--- WHAT IS REQUIRED ---
Return all of the data exactly, omitting any images.

** Opening DATA EXTRACT block **

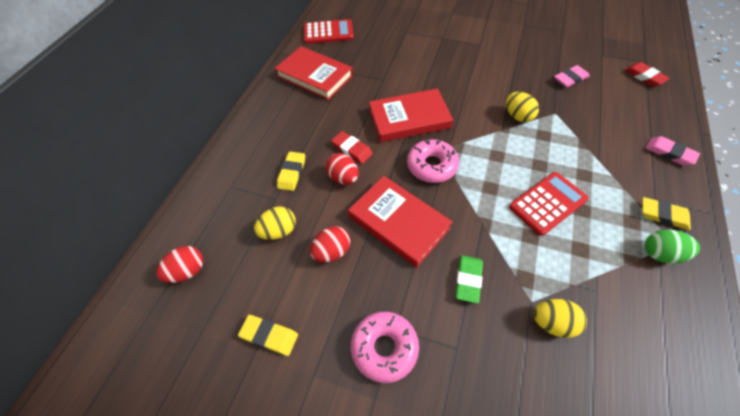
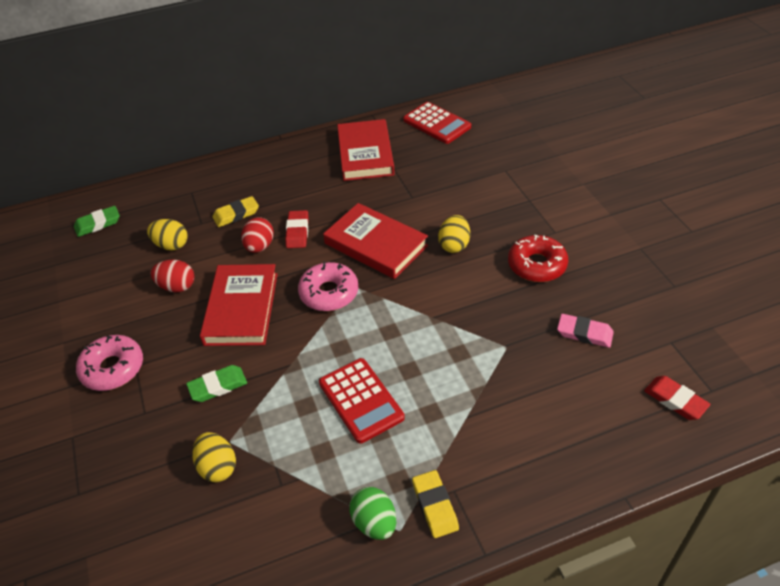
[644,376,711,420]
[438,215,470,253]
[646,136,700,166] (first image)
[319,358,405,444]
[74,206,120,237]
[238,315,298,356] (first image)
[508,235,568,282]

** Closing DATA EXTRACT block **

--- EXERCISE RESULT ---
[644,376,711,420]
[438,215,470,253]
[646,136,700,166] (first image)
[319,358,405,444]
[74,206,120,237]
[238,315,298,356] (first image)
[508,235,568,282]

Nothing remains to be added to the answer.